| Activity |
Print out the entries from the line containing "D103: schottky SS14" through the last line, exactly, and print nothing else. Pictures are not copied.

Structured diff data:
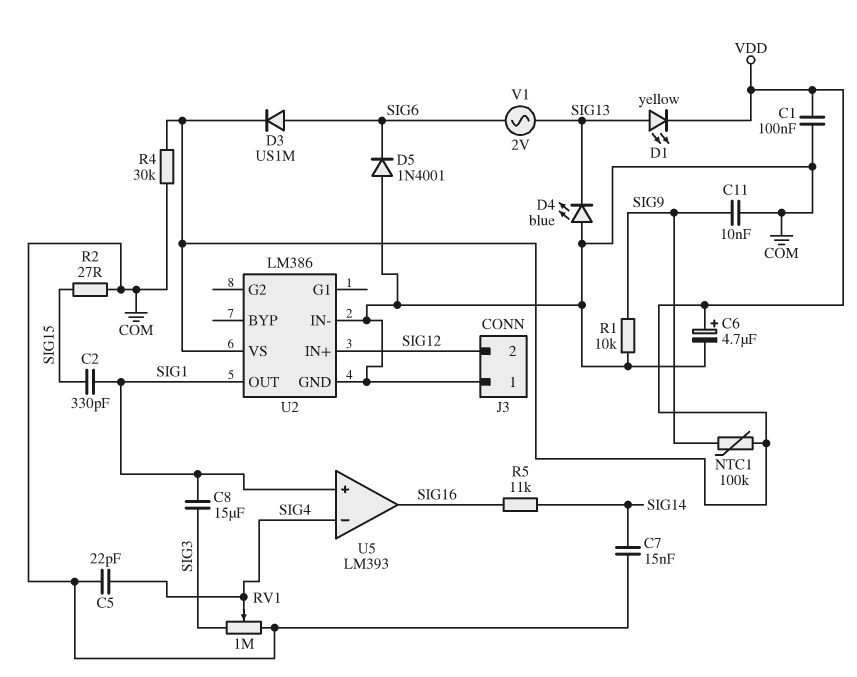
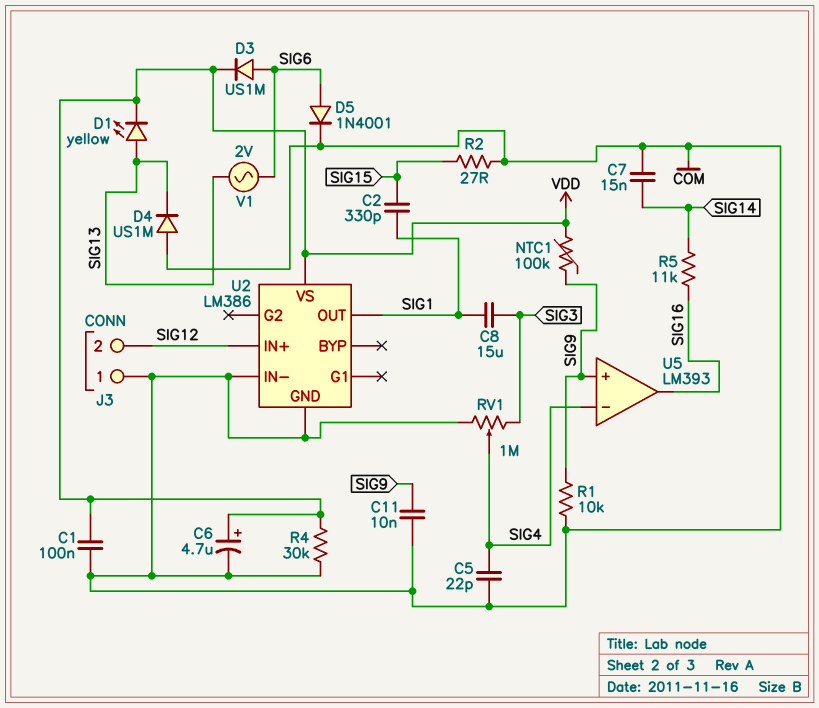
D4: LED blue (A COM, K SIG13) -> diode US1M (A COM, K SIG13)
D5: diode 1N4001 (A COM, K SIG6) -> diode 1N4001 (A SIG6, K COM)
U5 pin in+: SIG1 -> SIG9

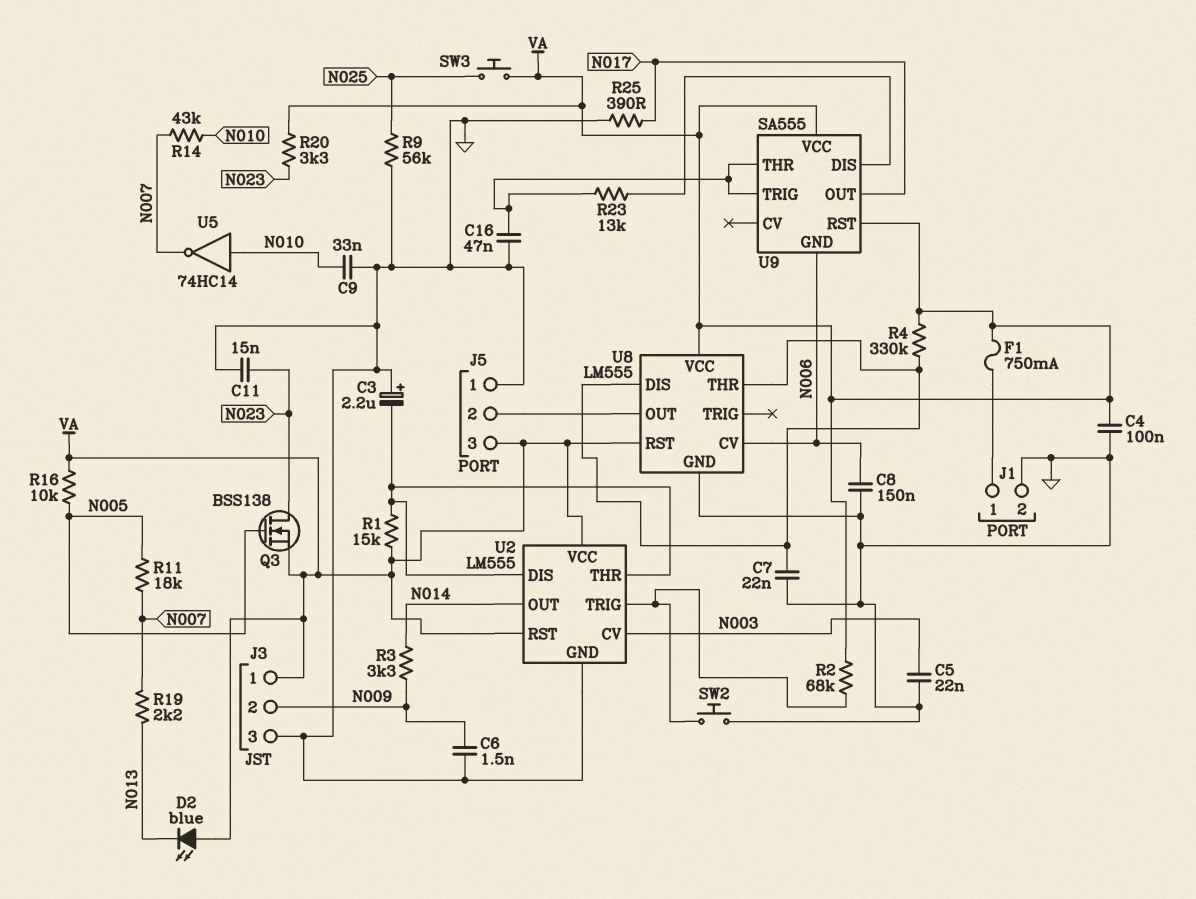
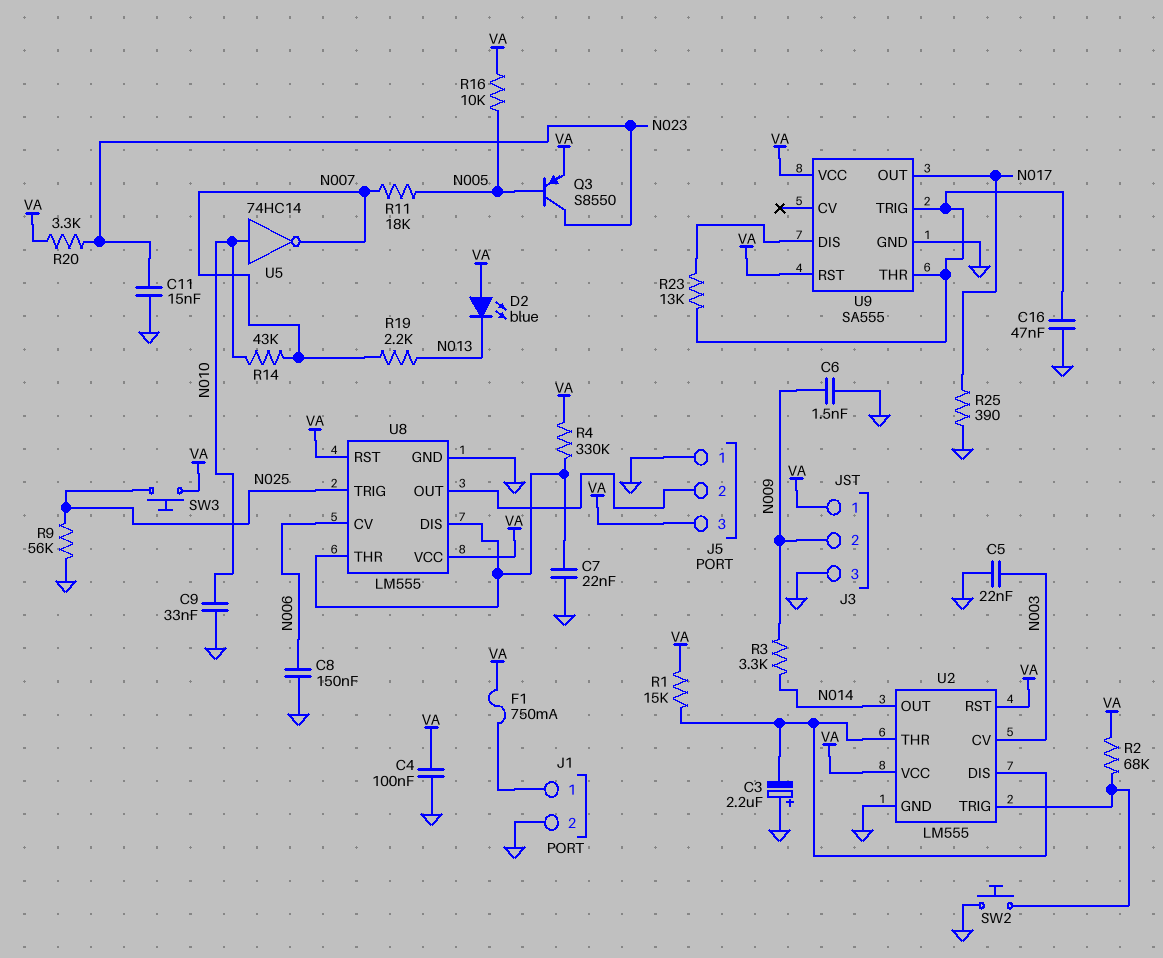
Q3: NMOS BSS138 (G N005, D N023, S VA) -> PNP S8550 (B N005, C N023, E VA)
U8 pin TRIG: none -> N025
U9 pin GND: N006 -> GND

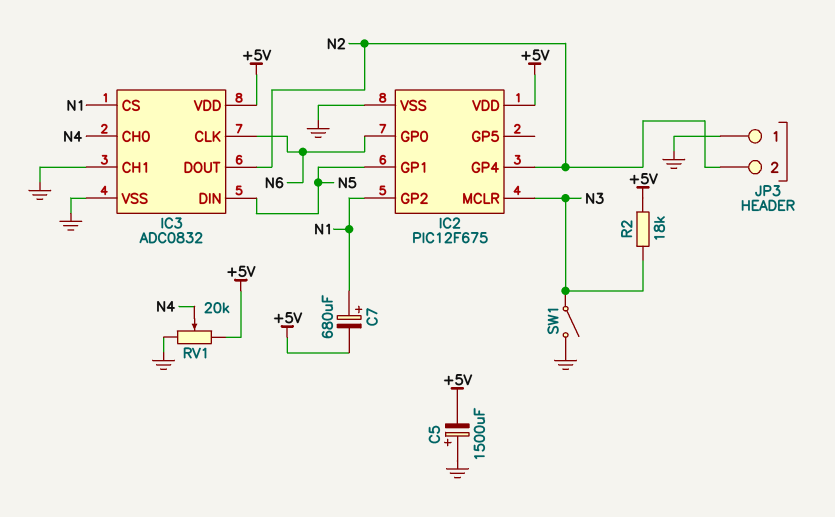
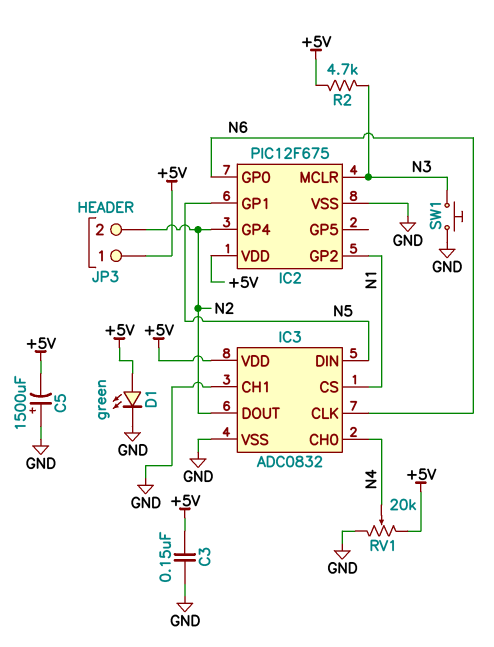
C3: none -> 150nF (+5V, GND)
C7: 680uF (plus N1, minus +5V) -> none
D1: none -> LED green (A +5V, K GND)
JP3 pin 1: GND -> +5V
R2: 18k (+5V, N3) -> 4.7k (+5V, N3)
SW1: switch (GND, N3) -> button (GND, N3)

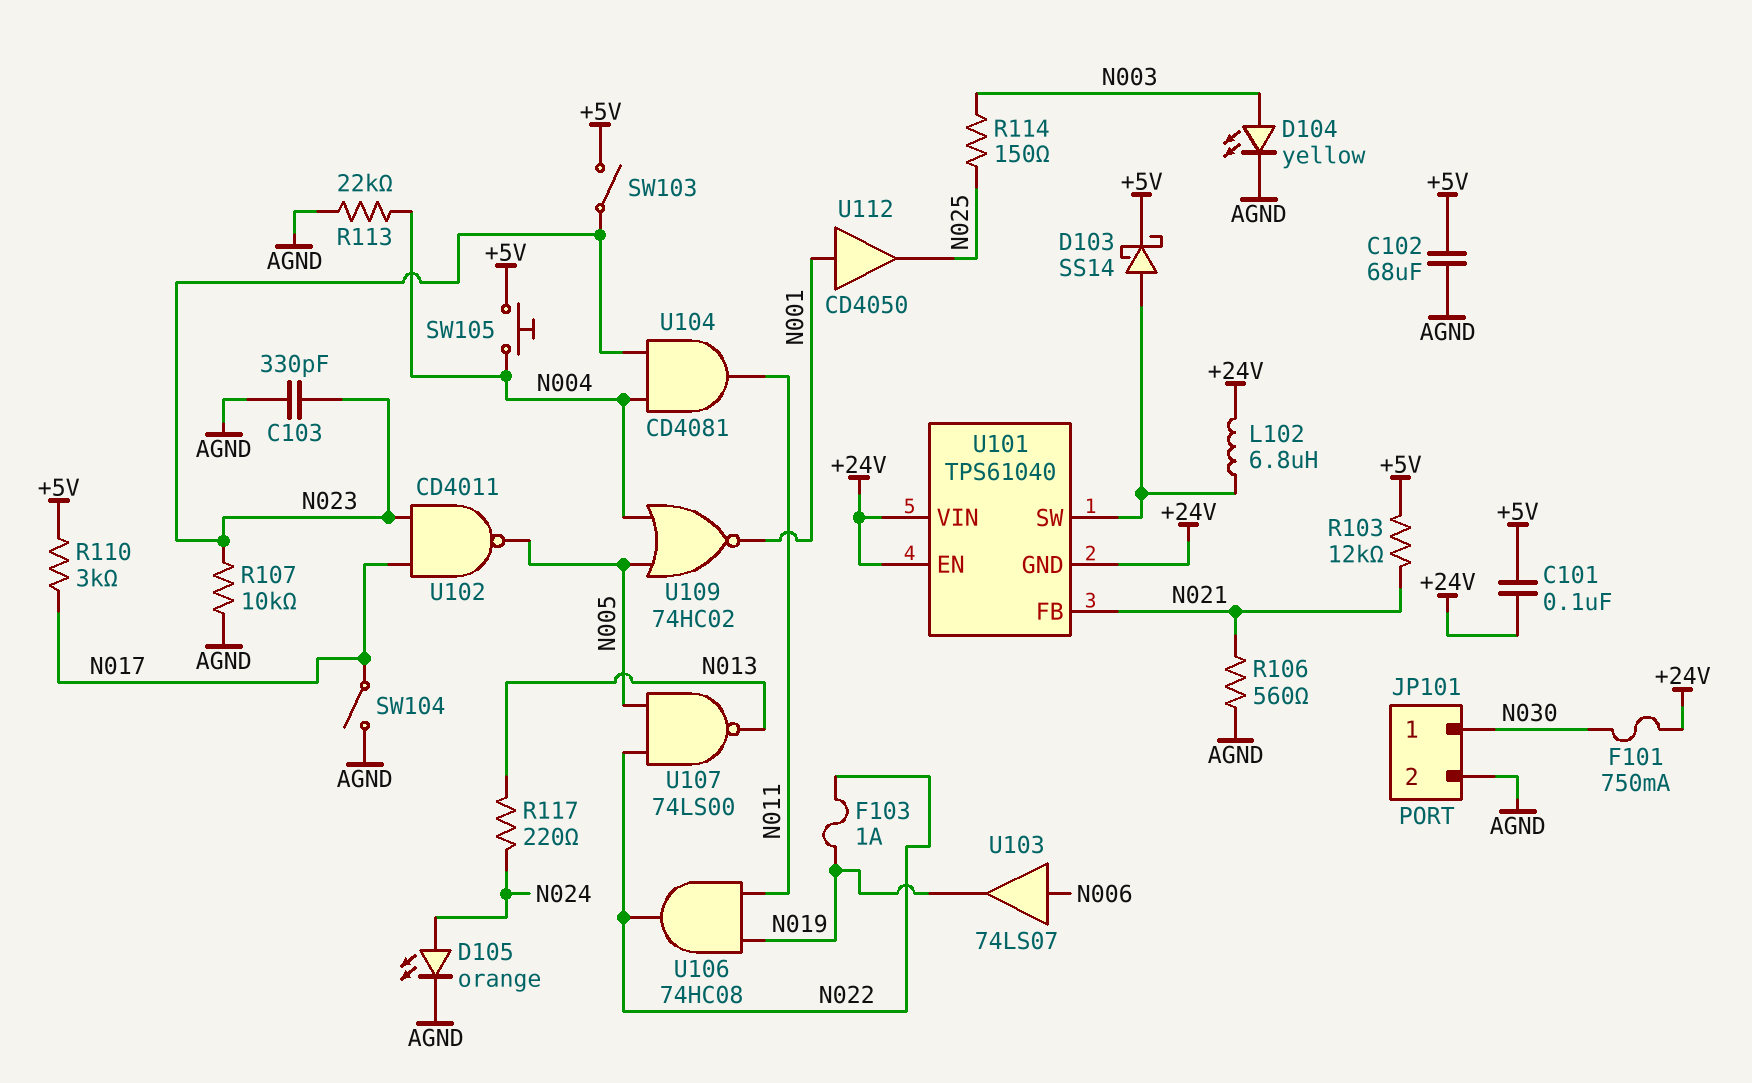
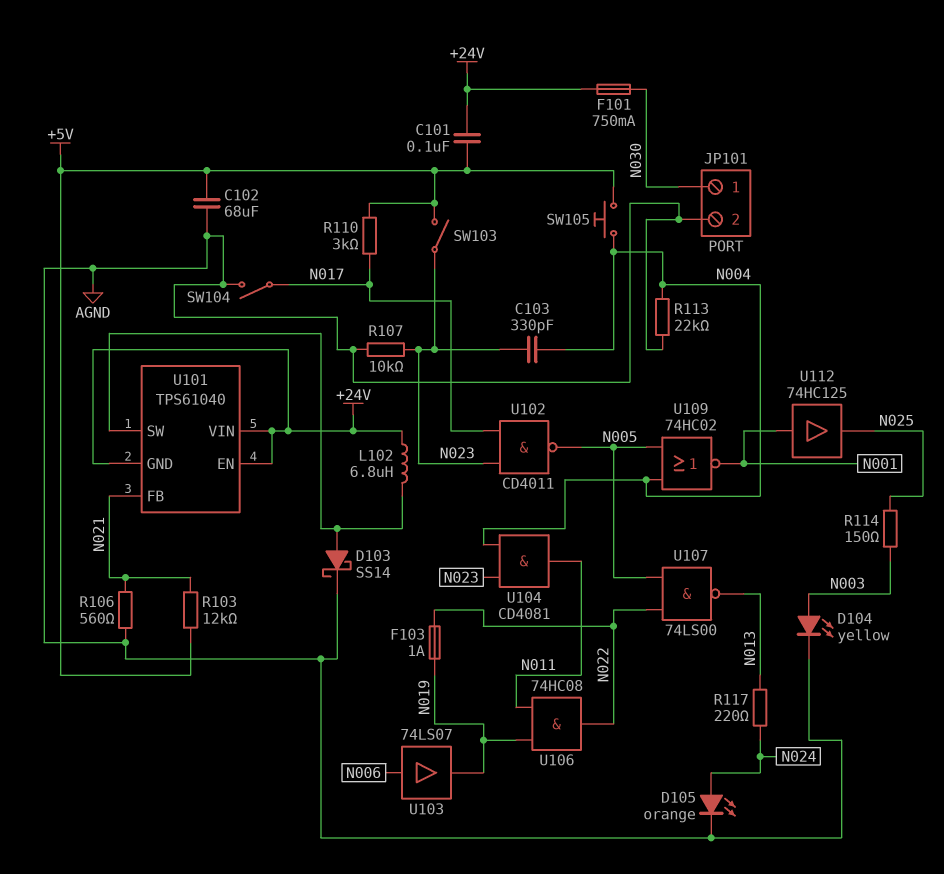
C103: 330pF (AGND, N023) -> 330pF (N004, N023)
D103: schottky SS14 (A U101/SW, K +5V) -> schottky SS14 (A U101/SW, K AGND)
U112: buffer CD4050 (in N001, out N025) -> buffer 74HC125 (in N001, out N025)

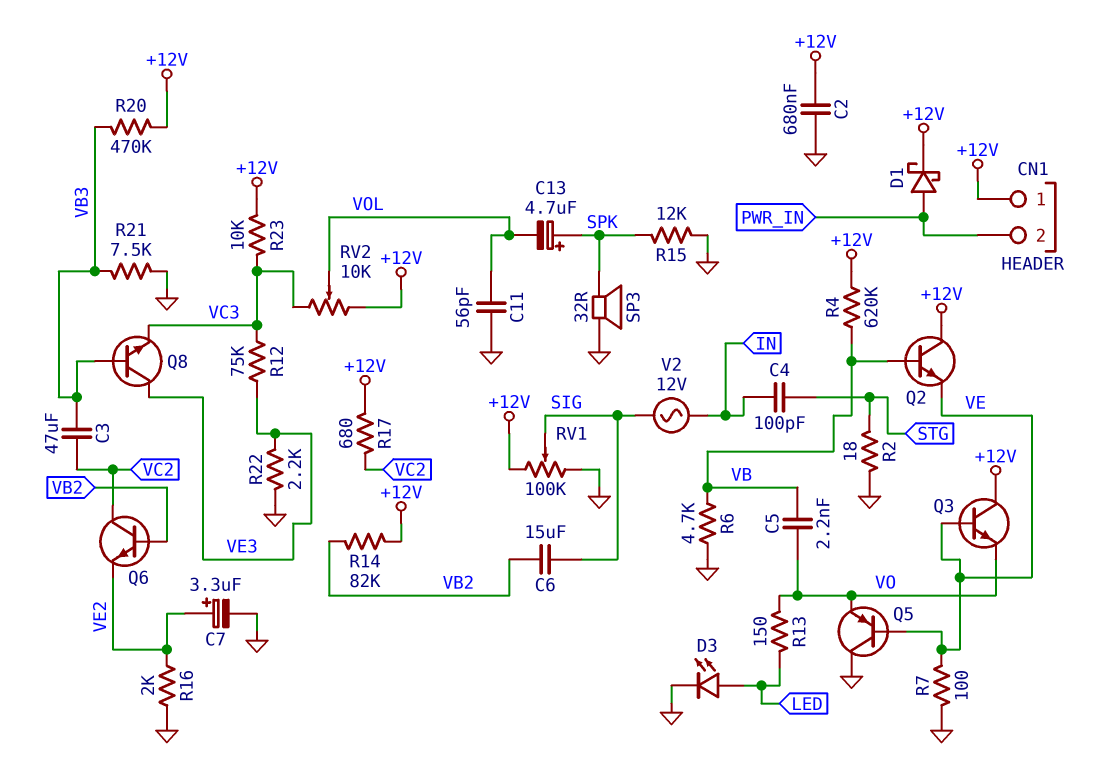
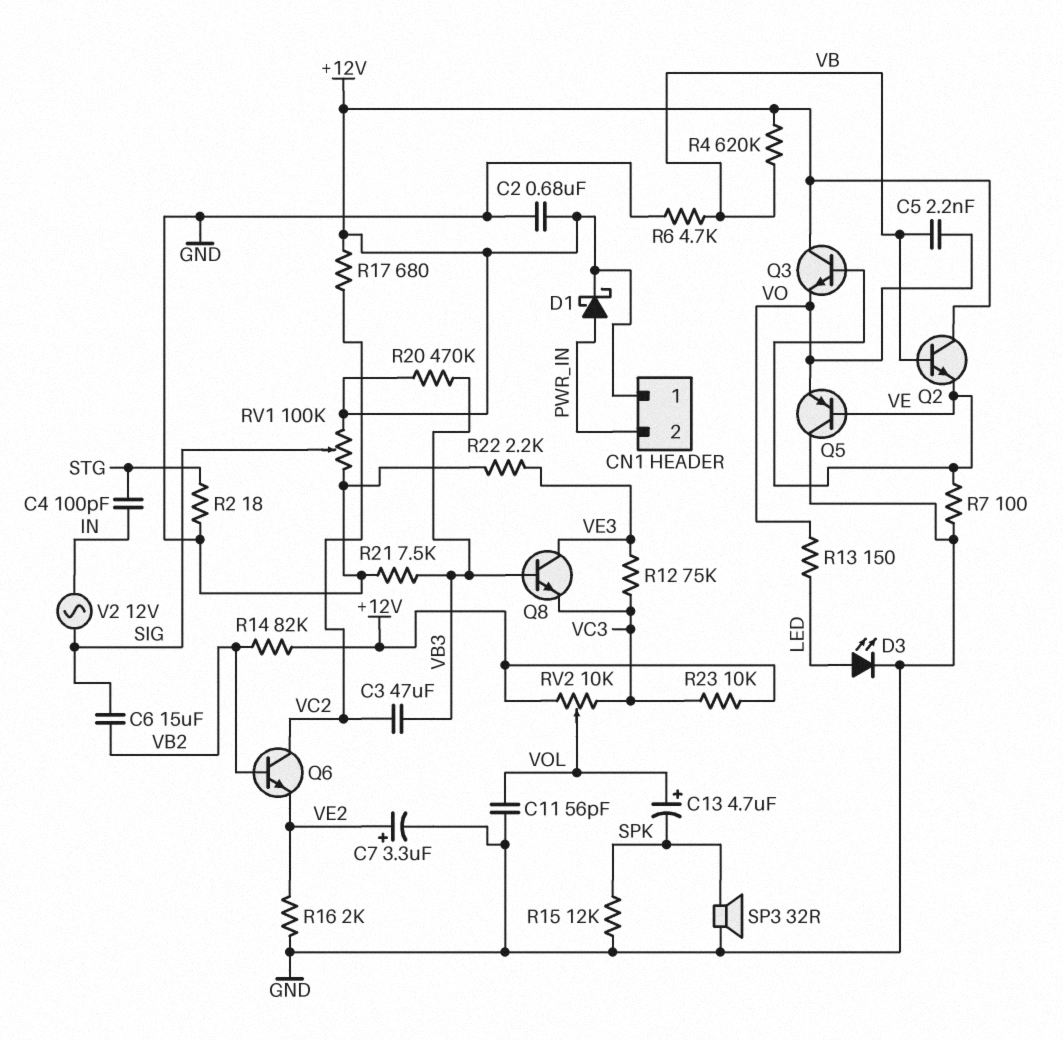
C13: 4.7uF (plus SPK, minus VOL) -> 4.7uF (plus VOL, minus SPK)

| Answer space |
D103: schottky SS14 (A U101/SW, K +5V) -> schottky SS14 (A U101/SW, K AGND)
U112: buffer CD4050 (in N001, out N025) -> buffer 74HC125 (in N001, out N025)

C13: 4.7uF (plus SPK, minus VOL) -> 4.7uF (plus VOL, minus SPK)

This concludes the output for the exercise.